_Action item_
Show every line of the data that contains the string "this".

Data excerpts
- - - - -
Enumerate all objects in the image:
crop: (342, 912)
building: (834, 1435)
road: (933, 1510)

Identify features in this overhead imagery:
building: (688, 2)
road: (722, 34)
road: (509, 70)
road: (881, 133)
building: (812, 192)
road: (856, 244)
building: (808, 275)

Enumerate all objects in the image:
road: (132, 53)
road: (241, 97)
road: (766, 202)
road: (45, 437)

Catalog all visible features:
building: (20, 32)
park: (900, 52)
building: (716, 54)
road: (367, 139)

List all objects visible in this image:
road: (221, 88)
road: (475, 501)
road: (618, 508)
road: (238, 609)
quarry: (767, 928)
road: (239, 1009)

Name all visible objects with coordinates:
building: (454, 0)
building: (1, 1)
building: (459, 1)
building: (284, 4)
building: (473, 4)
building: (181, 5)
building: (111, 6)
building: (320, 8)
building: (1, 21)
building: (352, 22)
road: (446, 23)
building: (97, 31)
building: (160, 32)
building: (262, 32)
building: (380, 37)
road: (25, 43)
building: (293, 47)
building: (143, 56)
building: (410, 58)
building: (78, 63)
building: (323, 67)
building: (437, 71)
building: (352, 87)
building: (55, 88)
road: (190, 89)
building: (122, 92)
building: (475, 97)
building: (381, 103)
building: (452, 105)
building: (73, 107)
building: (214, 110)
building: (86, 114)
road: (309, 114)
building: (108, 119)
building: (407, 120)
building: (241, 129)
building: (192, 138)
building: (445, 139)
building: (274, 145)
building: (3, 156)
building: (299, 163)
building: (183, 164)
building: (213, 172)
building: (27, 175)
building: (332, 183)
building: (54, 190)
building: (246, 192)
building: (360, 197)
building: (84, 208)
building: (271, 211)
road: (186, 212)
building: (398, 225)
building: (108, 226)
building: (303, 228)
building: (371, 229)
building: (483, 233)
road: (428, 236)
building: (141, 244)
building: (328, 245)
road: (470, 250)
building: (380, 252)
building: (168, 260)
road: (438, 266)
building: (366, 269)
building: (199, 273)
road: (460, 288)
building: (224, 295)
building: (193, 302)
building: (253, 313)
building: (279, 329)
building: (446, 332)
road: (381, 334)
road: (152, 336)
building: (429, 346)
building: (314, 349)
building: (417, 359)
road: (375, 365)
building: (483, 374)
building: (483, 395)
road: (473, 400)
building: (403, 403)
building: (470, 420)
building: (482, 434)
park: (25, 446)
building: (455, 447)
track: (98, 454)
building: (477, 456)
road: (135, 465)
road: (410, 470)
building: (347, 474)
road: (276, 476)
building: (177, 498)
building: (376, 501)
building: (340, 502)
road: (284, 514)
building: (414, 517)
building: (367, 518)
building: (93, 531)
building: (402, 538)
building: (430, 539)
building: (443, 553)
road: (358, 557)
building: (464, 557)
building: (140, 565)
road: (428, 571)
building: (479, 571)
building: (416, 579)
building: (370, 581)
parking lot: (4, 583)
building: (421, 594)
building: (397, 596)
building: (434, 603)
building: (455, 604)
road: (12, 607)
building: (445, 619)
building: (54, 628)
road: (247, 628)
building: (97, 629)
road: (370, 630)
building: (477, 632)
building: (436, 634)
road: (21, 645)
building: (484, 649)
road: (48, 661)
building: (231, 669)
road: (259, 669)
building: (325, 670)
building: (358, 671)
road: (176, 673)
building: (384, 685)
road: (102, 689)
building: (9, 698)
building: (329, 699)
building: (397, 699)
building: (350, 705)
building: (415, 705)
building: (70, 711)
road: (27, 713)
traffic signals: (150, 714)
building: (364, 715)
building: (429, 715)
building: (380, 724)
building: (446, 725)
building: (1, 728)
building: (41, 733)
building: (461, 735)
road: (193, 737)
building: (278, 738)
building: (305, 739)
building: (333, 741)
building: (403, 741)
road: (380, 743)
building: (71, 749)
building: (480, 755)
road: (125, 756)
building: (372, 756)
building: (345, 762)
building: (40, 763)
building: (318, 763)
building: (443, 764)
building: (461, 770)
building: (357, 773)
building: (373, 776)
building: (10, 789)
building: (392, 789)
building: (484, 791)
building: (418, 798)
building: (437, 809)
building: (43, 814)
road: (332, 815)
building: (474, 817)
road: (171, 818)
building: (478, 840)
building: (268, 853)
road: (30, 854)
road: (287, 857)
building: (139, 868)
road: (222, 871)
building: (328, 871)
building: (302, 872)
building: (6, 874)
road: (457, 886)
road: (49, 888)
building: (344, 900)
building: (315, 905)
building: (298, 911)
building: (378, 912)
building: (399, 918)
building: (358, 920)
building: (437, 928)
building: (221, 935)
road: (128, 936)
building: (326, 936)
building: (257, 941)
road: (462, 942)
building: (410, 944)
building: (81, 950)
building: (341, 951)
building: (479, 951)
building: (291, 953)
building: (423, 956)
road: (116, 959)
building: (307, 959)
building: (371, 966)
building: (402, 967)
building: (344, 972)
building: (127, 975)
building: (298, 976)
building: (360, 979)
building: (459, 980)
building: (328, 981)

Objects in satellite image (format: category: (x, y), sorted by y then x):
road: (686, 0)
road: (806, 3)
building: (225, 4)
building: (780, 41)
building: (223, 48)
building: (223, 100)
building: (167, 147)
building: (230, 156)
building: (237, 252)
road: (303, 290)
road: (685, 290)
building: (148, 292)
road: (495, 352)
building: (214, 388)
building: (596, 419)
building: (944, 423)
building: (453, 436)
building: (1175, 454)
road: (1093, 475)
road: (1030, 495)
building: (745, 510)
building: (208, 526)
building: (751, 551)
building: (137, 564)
- - - - -
_Written solution_
Identify features in this overhead imagery:
List all objects visible in this image:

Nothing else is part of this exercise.